(Input data begins)
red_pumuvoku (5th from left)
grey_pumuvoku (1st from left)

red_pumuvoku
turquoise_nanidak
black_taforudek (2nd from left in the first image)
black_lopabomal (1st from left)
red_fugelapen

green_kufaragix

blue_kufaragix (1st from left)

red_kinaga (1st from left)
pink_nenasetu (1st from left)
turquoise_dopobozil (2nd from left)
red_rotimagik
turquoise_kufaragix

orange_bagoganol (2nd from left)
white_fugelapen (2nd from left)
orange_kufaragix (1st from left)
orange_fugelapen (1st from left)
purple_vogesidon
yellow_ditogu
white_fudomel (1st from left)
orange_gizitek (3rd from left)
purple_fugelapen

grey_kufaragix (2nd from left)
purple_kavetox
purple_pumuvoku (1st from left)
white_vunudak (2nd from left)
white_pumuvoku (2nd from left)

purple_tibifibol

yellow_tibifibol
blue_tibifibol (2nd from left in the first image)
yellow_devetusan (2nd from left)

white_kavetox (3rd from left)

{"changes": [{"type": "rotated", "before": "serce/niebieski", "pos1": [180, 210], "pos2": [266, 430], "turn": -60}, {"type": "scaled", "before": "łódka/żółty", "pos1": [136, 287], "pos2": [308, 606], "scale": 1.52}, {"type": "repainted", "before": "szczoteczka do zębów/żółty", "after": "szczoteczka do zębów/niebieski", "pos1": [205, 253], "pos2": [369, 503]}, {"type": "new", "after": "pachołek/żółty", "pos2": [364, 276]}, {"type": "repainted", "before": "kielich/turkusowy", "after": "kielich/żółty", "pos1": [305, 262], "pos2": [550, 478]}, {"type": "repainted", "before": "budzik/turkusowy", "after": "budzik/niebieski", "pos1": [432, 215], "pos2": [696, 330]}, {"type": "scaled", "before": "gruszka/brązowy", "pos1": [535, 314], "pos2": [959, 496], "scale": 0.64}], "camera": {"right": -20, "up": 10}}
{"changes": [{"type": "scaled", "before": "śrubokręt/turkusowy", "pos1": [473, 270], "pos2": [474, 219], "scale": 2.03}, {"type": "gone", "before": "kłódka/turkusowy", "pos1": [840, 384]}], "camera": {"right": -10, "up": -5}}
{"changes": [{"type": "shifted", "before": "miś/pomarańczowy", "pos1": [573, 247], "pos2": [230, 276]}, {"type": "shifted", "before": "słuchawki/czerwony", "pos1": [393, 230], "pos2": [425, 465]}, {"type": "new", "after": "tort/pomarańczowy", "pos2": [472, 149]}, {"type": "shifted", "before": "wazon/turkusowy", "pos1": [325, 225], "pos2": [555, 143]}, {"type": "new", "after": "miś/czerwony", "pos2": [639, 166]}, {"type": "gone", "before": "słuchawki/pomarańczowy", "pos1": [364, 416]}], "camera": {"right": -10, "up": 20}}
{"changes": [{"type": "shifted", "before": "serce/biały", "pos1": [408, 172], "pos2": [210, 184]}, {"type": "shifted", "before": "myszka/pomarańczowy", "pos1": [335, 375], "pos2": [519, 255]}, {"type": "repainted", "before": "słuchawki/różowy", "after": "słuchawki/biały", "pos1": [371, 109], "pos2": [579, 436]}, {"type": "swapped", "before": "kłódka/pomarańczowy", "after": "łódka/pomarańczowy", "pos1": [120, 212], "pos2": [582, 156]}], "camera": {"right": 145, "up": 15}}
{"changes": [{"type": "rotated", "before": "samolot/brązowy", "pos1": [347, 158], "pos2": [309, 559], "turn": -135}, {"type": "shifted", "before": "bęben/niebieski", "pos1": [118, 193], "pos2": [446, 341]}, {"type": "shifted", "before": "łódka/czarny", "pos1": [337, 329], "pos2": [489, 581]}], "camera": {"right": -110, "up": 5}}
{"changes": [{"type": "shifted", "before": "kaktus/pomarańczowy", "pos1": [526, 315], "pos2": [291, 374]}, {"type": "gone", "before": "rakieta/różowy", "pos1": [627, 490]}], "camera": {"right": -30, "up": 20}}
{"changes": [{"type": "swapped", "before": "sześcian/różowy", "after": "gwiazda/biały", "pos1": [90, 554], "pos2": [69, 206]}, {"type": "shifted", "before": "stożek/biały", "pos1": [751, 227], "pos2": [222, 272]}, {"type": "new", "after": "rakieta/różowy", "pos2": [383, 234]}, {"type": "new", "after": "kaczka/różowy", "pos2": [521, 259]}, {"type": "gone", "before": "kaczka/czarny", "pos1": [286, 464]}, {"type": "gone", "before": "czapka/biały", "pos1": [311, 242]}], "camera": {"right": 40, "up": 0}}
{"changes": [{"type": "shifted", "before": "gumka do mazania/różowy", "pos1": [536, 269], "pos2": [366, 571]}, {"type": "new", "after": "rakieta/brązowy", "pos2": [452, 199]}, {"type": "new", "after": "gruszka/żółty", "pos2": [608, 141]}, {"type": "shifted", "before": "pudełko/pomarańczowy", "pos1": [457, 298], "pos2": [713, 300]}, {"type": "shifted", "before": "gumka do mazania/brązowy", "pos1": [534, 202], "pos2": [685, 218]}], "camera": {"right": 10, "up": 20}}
(Input data ends)
▶ Task brief
Word for word, return the entire set of entries.

▶ Response box
red_pumuvoku (5th from left)
grey_pumuvoku (1st from left)

red_pumuvoku
turquoise_nanidak
black_taforudek (2nd from left in the first image)
black_lopabomal (1st from left)
red_fugelapen

green_kufaragix

blue_kufaragix (1st from left)

red_kinaga (1st from left)
pink_nenasetu (1st from left)
turquoise_dopobozil (2nd from left)
red_rotimagik
turquoise_kufaragix

orange_bagoganol (2nd from left)
white_fugelapen (2nd from left)
orange_kufaragix (1st from left)
orange_fugelapen (1st from left)
purple_vogesidon
yellow_ditogu
white_fudomel (1st from left)
orange_gizitek (3rd from left)
purple_fugelapen

grey_kufaragix (2nd from left)
purple_kavetox
purple_pumuvoku (1st from left)
white_vunudak (2nd from left)
white_pumuvoku (2nd from left)

purple_tibifibol

yellow_tibifibol
blue_tibifibol (2nd from left in the first image)
yellow_devetusan (2nd from left)

white_kavetox (3rd from left)

{"changes": [{"type": "rotated", "before": "serce/niebieski", "pos1": [180, 210], "pos2": [266, 430], "turn": -60}, {"type": "scaled", "before": "łódka/żółty", "pos1": [136, 287], "pos2": [308, 606], "scale": 1.52}, {"type": "repainted", "before": "szczoteczka do zębów/żółty", "after": "szczoteczka do zębów/niebieski", "pos1": [205, 253], "pos2": [369, 503]}, {"type": "new", "after": "pachołek/żółty", "pos2": [364, 276]}, {"type": "repainted", "before": "kielich/turkusowy", "after": "kielich/żółty", "pos1": [305, 262], "pos2": [550, 478]}, {"type": "repainted", "before": "budzik/turkusowy", "after": "budzik/niebieski", "pos1": [432, 215], "pos2": [696, 330]}, {"type": "scaled", "before": "gruszka/brązowy", "pos1": [535, 314], "pos2": [959, 496], "scale": 0.64}], "camera": {"right": -20, "up": 10}}
{"changes": [{"type": "scaled", "before": "śrubokręt/turkusowy", "pos1": [473, 270], "pos2": [474, 219], "scale": 2.03}, {"type": "gone", "before": "kłódka/turkusowy", "pos1": [840, 384]}], "camera": {"right": -10, "up": -5}}
{"changes": [{"type": "shifted", "before": "miś/pomarańczowy", "pos1": [573, 247], "pos2": [230, 276]}, {"type": "shifted", "before": "słuchawki/czerwony", "pos1": [393, 230], "pos2": [425, 465]}, {"type": "new", "after": "tort/pomarańczowy", "pos2": [472, 149]}, {"type": "shifted", "before": "wazon/turkusowy", "pos1": [325, 225], "pos2": [555, 143]}, {"type": "new", "after": "miś/czerwony", "pos2": [639, 166]}, {"type": "gone", "before": "słuchawki/pomarańczowy", "pos1": [364, 416]}], "camera": {"right": -10, "up": 20}}
{"changes": [{"type": "shifted", "before": "serce/biały", "pos1": [408, 172], "pos2": [210, 184]}, {"type": "shifted", "before": "myszka/pomarańczowy", "pos1": [335, 375], "pos2": [519, 255]}, {"type": "repainted", "before": "słuchawki/różowy", "after": "słuchawki/biały", "pos1": [371, 109], "pos2": [579, 436]}, {"type": "swapped", "before": "kłódka/pomarańczowy", "after": "łódka/pomarańczowy", "pos1": [120, 212], "pos2": [582, 156]}], "camera": {"right": 145, "up": 15}}
{"changes": [{"type": "rotated", "before": "samolot/brązowy", "pos1": [347, 158], "pos2": [309, 559], "turn": -135}, {"type": "shifted", "before": "bęben/niebieski", "pos1": [118, 193], "pos2": [446, 341]}, {"type": "shifted", "before": "łódka/czarny", "pos1": [337, 329], "pos2": [489, 581]}], "camera": {"right": -110, "up": 5}}
{"changes": [{"type": "shifted", "before": "kaktus/pomarańczowy", "pos1": [526, 315], "pos2": [291, 374]}, {"type": "gone", "before": "rakieta/różowy", "pos1": [627, 490]}], "camera": {"right": -30, "up": 20}}
{"changes": [{"type": "swapped", "before": "sześcian/różowy", "after": "gwiazda/biały", "pos1": [90, 554], "pos2": [69, 206]}, {"type": "shifted", "before": "stożek/biały", "pos1": [751, 227], "pos2": [222, 272]}, {"type": "new", "after": "rakieta/różowy", "pos2": [383, 234]}, {"type": "new", "after": "kaczka/różowy", "pos2": [521, 259]}, {"type": "gone", "before": "kaczka/czarny", "pos1": [286, 464]}, {"type": "gone", "before": "czapka/biały", "pos1": [311, 242]}], "camera": {"right": 40, "up": 0}}
{"changes": [{"type": "shifted", "before": "gumka do mazania/różowy", "pos1": [536, 269], "pos2": [366, 571]}, {"type": "new", "after": "rakieta/brązowy", "pos2": [452, 199]}, {"type": "new", "after": "gruszka/żółty", "pos2": [608, 141]}, {"type": "shifted", "before": "pudełko/pomarańczowy", "pos1": [457, 298], "pos2": [713, 300]}, {"type": "shifted", "before": "gumka do mazania/brązowy", "pos1": [534, 202], "pos2": [685, 218]}], "camera": {"right": 10, "up": 20}}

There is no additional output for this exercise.